(Object tracking records)
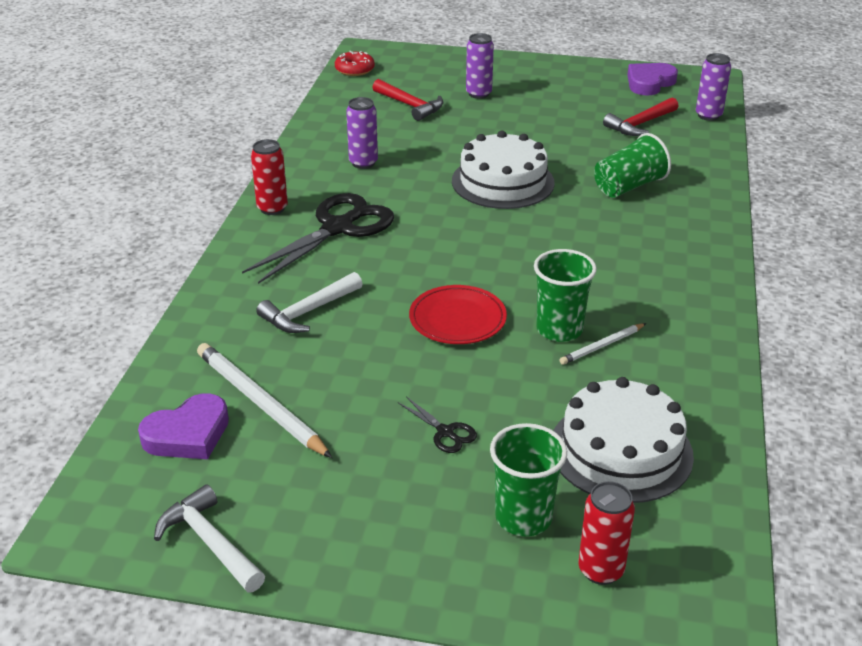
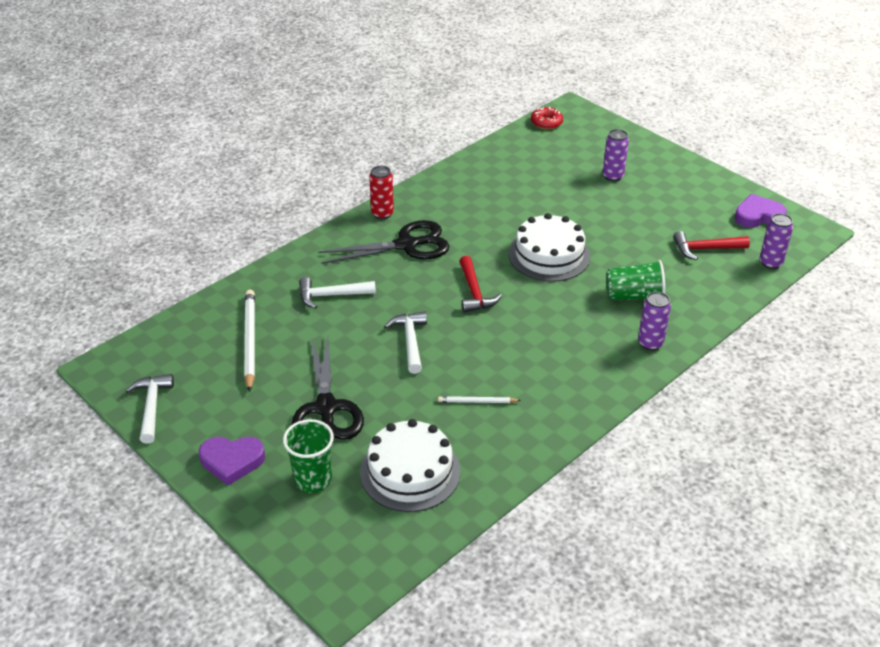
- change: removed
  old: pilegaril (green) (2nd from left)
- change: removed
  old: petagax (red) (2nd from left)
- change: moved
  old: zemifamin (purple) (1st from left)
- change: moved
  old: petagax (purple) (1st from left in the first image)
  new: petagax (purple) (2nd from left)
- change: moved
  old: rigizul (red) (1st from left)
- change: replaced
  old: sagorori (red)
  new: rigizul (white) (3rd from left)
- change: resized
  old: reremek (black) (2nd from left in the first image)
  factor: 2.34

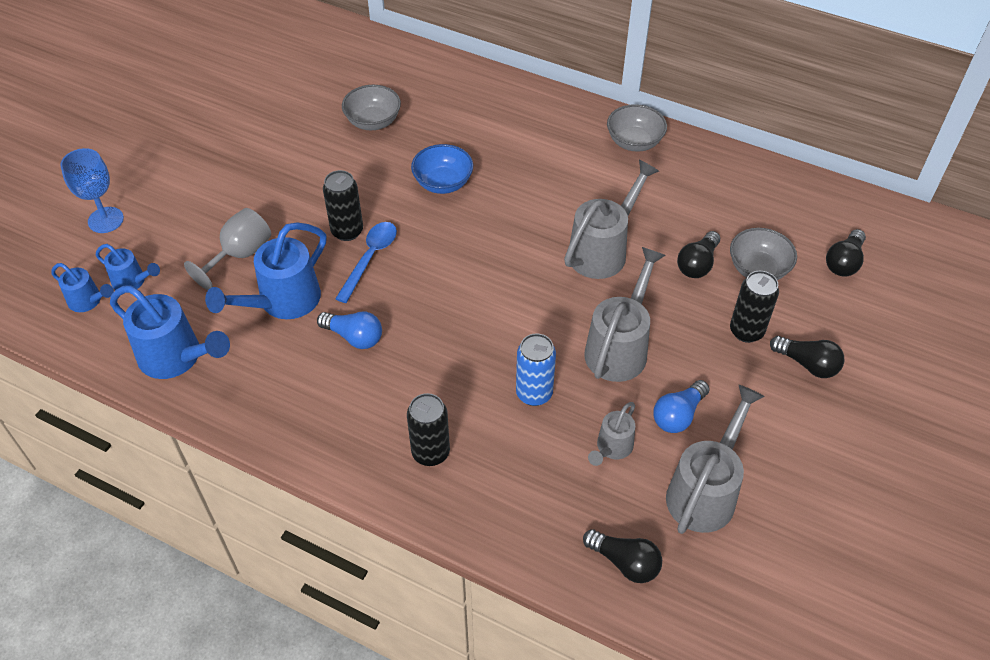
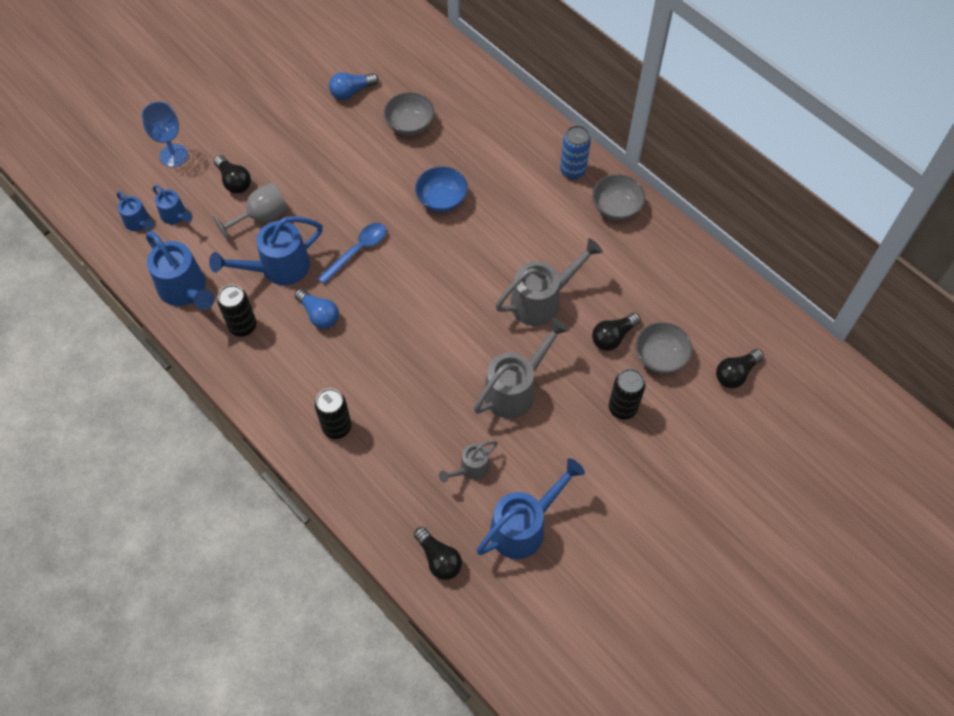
- change: moved
  old: petagax (black) (1st from left)
- change: moved
  old: petagax (blue)
- change: moved
  old: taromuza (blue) (2nd from left)
- change: moved
  old: taromuza (black) (3rd from left in the first image)
  new: taromuza (black) (1st from left)
- change: recoloured
  old: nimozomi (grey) (4th from left)
  new: nimozomi (blue) (5th from left)

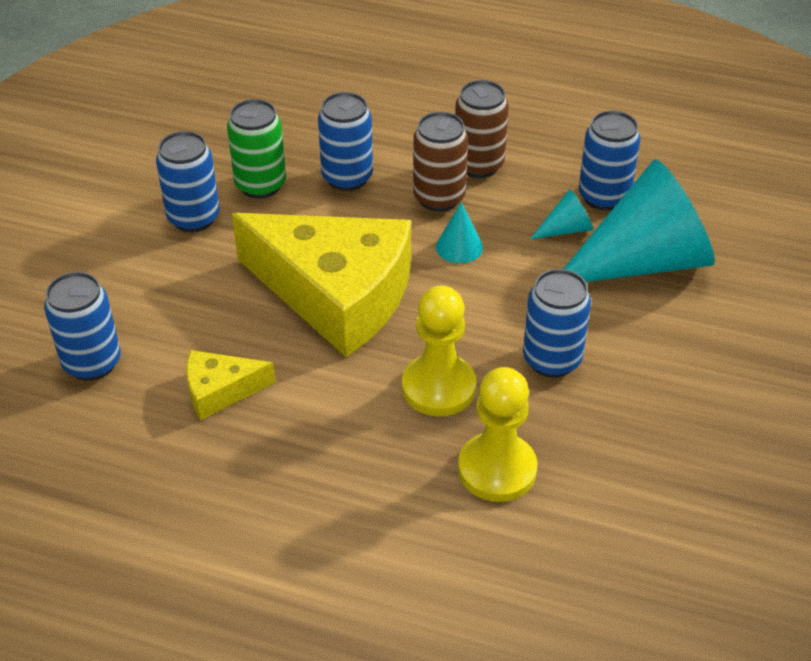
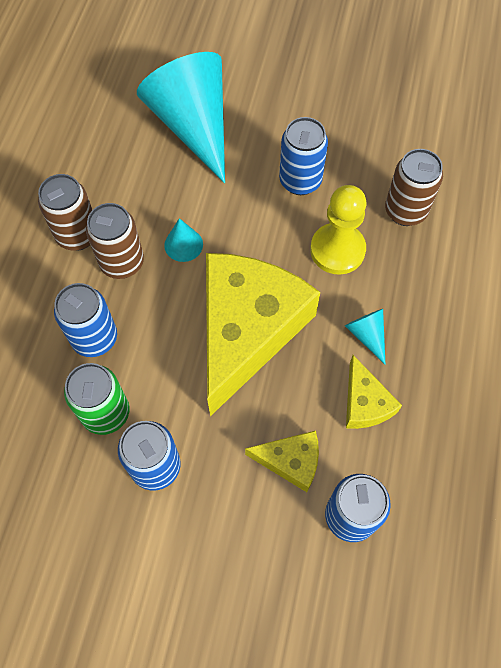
- change: removed
  old: petagax (blue) (5th from left)
- change: added
  new: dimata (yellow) (2nd from left)
- change: moved
  old: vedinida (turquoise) (2nd from left in the first image)
  new: vedinida (turquoise) (3rd from left)
- change: replaced
  old: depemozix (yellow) (2nd from left)
  new: petagax (brown) (3rd from left)

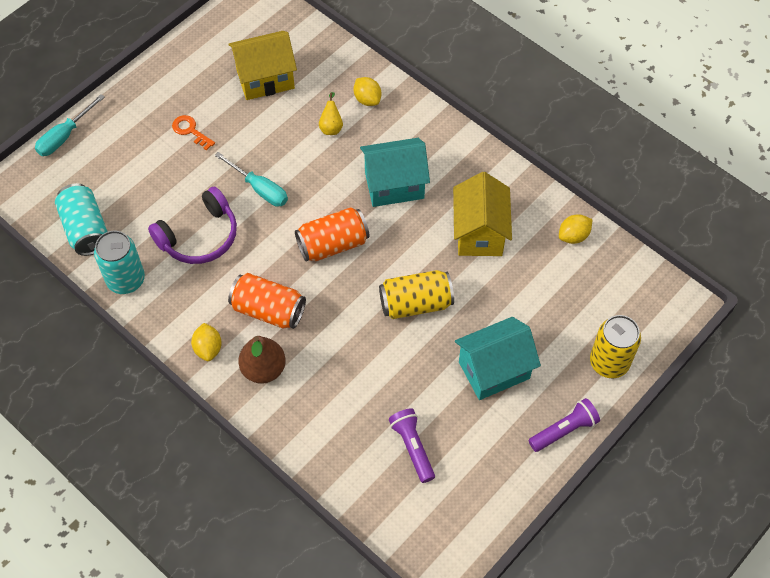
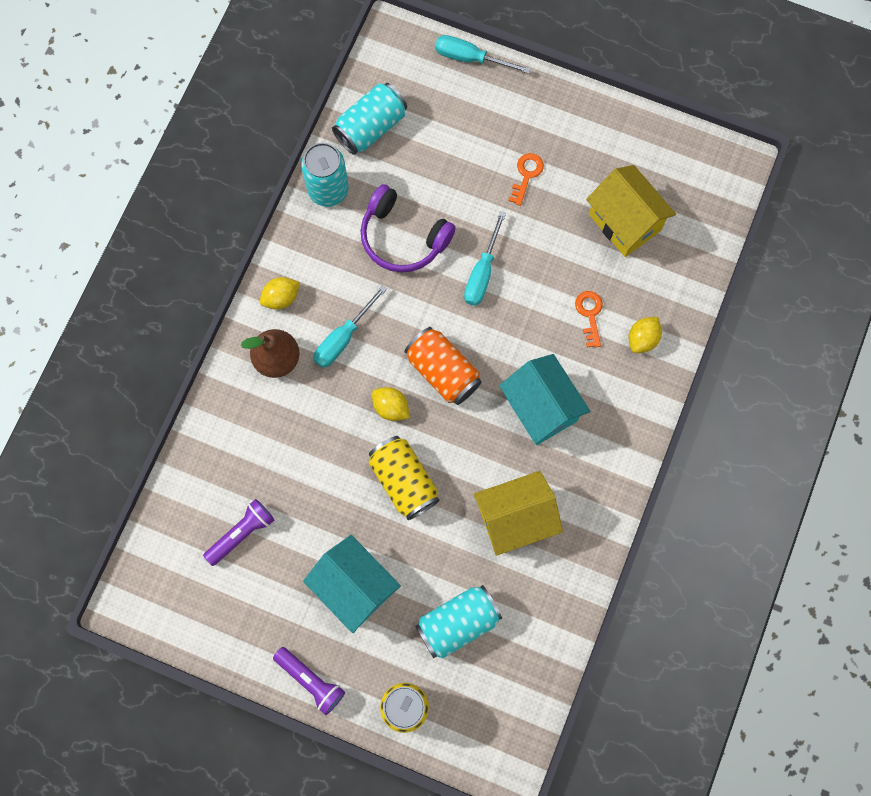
- change: added
  new: petagax (turquoise) (3rd from left)
- change: moved
  old: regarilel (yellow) (3rd from left in the first image)
  new: regarilel (yellow) (2nd from left)
- change: replaced
  old: petagax (orange) (1st from left)
  new: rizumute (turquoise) (1st from left)
- change: replaced
  old: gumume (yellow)
  new: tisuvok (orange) (2nd from left)

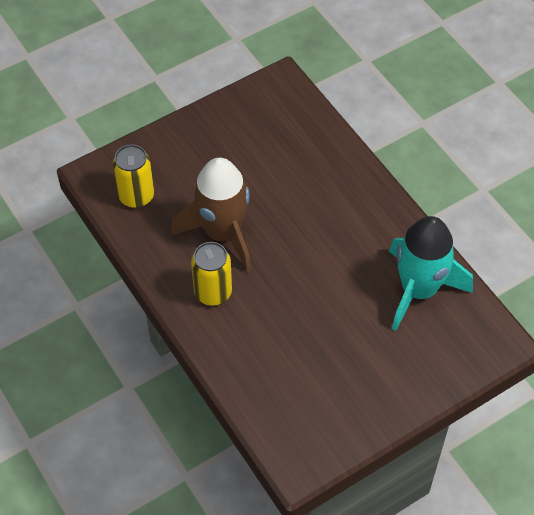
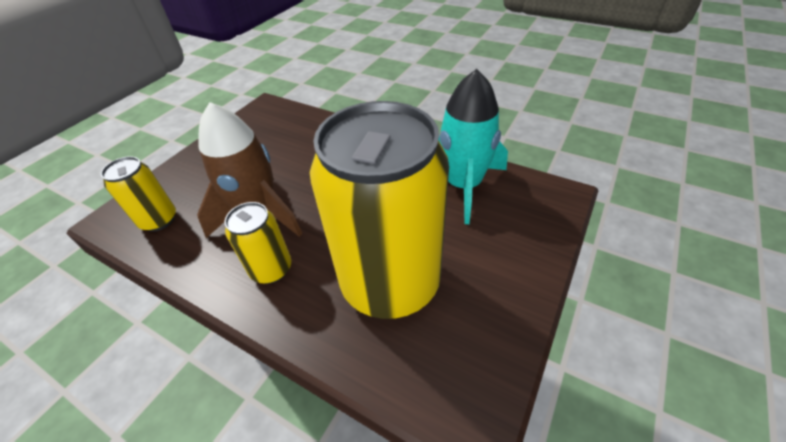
- change: added
  new: petagax (yellow) (3rd from left)

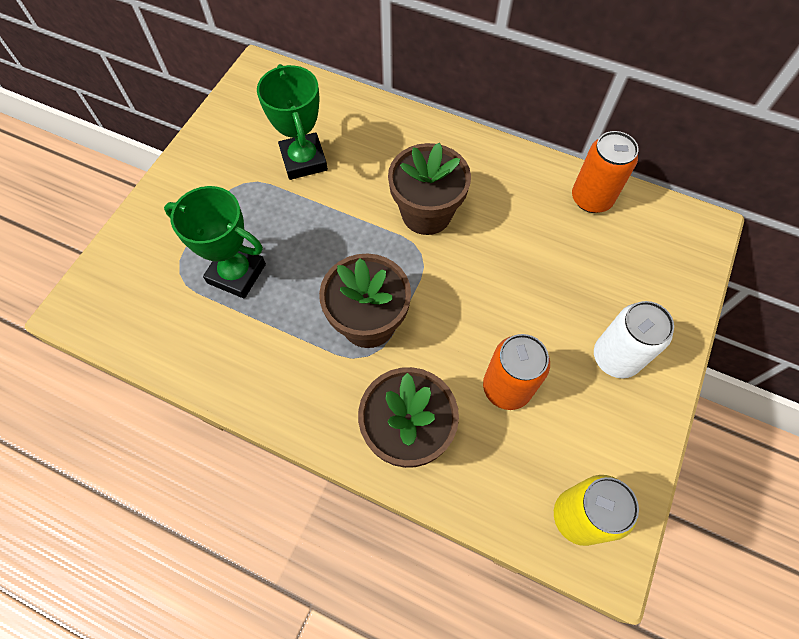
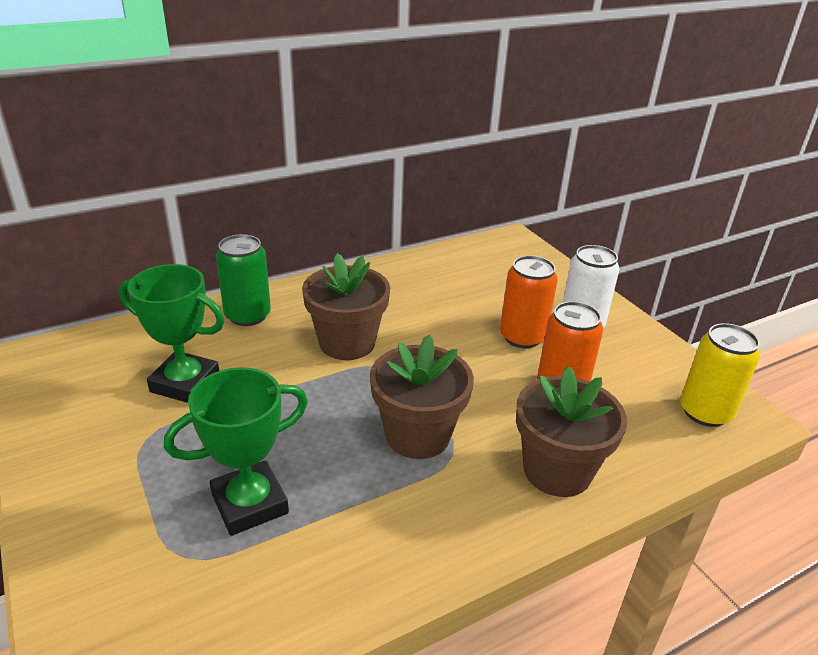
- change: added
  new: petagax (green)
- change: moved
  old: petagax (orange) (2nd from left in the first image)
  new: petagax (orange) (1st from left)

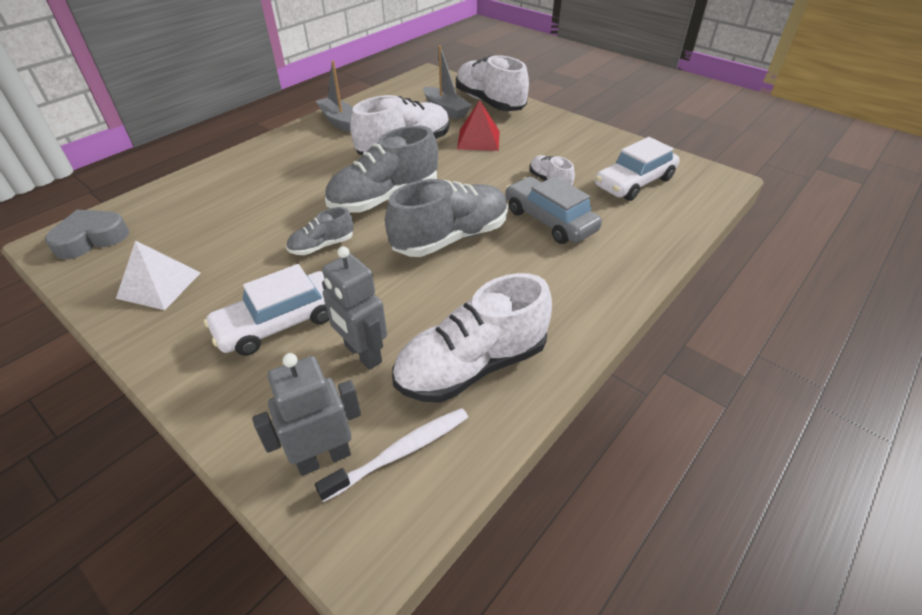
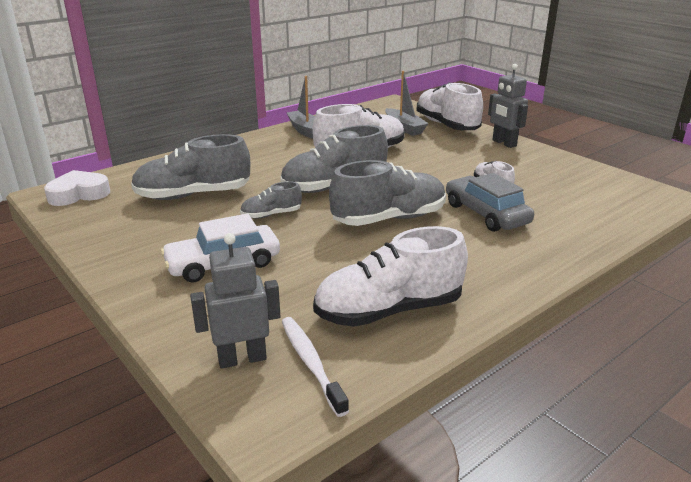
- change: removed
  old: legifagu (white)
- change: removed
  old: legifagu (red)
- change: removed
  old: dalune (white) (2nd from left)
- change: added
  new: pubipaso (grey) (1st from left)
- change: moved
  old: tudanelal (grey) (2nd from left)
- change: recoloured
  old: zemifamin (grey)
  new: zemifamin (white)
- change: turned
  old: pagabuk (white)
  degrees: -90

* _Instructions to follow_: Each entry above should be copied word for word, with the images omitted.

* _Solution to this task_:
- change: removed
  old: pilegaril (green) (2nd from left)
- change: removed
  old: petagax (red) (2nd from left)
- change: moved
  old: zemifamin (purple) (1st from left)
- change: moved
  old: petagax (purple) (1st from left in the first image)
  new: petagax (purple) (2nd from left)
- change: moved
  old: rigizul (red) (1st from left)
- change: replaced
  old: sagorori (red)
  new: rigizul (white) (3rd from left)
- change: resized
  old: reremek (black) (2nd from left in the first image)
  factor: 2.34

- change: moved
  old: petagax (black) (1st from left)
- change: moved
  old: petagax (blue)
- change: moved
  old: taromuza (blue) (2nd from left)
- change: moved
  old: taromuza (black) (3rd from left in the first image)
  new: taromuza (black) (1st from left)
- change: recoloured
  old: nimozomi (grey) (4th from left)
  new: nimozomi (blue) (5th from left)

- change: removed
  old: petagax (blue) (5th from left)
- change: added
  new: dimata (yellow) (2nd from left)
- change: moved
  old: vedinida (turquoise) (2nd from left in the first image)
  new: vedinida (turquoise) (3rd from left)
- change: replaced
  old: depemozix (yellow) (2nd from left)
  new: petagax (brown) (3rd from left)

- change: added
  new: petagax (turquoise) (3rd from left)
- change: moved
  old: regarilel (yellow) (3rd from left in the first image)
  new: regarilel (yellow) (2nd from left)
- change: replaced
  old: petagax (orange) (1st from left)
  new: rizumute (turquoise) (1st from left)
- change: replaced
  old: gumume (yellow)
  new: tisuvok (orange) (2nd from left)

- change: added
  new: petagax (yellow) (3rd from left)

- change: added
  new: petagax (green)
- change: moved
  old: petagax (orange) (2nd from left in the first image)
  new: petagax (orange) (1st from left)

- change: removed
  old: legifagu (white)
- change: removed
  old: legifagu (red)
- change: removed
  old: dalune (white) (2nd from left)
- change: added
  new: pubipaso (grey) (1st from left)
- change: moved
  old: tudanelal (grey) (2nd from left)
- change: recoloured
  old: zemifamin (grey)
  new: zemifamin (white)
- change: turned
  old: pagabuk (white)
  degrees: -90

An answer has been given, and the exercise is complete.